BEGIN

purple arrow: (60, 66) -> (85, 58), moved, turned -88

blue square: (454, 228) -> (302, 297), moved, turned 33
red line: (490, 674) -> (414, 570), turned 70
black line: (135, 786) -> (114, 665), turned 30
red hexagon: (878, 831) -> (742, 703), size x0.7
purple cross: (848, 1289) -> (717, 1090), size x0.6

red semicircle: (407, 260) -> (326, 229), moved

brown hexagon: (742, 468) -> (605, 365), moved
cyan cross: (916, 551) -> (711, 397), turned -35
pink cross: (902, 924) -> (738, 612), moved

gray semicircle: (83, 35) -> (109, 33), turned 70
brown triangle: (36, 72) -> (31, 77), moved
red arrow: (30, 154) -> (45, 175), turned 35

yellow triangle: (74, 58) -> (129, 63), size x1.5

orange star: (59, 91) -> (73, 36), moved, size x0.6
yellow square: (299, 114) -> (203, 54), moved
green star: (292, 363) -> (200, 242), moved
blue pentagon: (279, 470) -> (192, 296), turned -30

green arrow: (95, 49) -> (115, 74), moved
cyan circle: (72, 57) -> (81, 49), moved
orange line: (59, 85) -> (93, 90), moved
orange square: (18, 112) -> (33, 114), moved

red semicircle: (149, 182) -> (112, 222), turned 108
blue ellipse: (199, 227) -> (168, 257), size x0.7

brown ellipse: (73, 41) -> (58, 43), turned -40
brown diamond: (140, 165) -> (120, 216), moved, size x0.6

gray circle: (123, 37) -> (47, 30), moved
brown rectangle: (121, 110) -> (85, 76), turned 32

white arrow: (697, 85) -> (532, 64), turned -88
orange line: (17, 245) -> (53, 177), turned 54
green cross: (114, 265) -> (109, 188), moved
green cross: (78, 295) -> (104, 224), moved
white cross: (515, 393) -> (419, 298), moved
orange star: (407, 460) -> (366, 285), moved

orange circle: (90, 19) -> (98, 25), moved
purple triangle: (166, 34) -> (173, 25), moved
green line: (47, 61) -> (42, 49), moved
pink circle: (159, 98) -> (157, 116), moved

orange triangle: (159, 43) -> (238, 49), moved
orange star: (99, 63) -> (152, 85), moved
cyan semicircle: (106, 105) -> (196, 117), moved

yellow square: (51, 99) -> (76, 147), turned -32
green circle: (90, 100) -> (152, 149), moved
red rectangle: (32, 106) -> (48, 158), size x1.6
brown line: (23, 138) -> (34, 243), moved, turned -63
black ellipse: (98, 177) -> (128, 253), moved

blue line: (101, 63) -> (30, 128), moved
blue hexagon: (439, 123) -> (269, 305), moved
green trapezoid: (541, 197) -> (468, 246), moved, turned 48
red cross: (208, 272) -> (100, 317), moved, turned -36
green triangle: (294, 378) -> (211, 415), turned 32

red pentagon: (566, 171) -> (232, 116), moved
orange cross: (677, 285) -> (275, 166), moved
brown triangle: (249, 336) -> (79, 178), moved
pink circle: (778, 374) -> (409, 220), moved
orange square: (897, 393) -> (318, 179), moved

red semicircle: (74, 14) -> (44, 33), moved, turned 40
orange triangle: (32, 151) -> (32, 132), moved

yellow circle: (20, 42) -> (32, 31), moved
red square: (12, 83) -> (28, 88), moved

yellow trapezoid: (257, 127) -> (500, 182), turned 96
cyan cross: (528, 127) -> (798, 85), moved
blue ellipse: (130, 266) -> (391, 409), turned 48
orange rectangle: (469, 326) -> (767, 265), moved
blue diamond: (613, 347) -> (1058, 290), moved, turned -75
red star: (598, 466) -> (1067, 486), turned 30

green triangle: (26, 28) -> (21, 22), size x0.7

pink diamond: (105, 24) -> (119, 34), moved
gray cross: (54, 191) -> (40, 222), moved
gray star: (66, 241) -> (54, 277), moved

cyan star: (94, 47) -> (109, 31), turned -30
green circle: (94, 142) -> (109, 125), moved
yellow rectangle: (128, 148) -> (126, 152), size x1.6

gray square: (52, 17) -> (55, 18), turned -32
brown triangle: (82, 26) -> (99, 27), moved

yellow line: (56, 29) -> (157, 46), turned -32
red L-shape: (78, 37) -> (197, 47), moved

END

**WHAT THE TASK ASKS**
Among the records, find all lines that include the string "rectangle" and return them.

**TASK ANSWER**
brown rectangle: (121, 110) -> (85, 76), turned 32
red rectangle: (32, 106) -> (48, 158), size x1.6
orange rectangle: (469, 326) -> (767, 265), moved
yellow rectangle: (128, 148) -> (126, 152), size x1.6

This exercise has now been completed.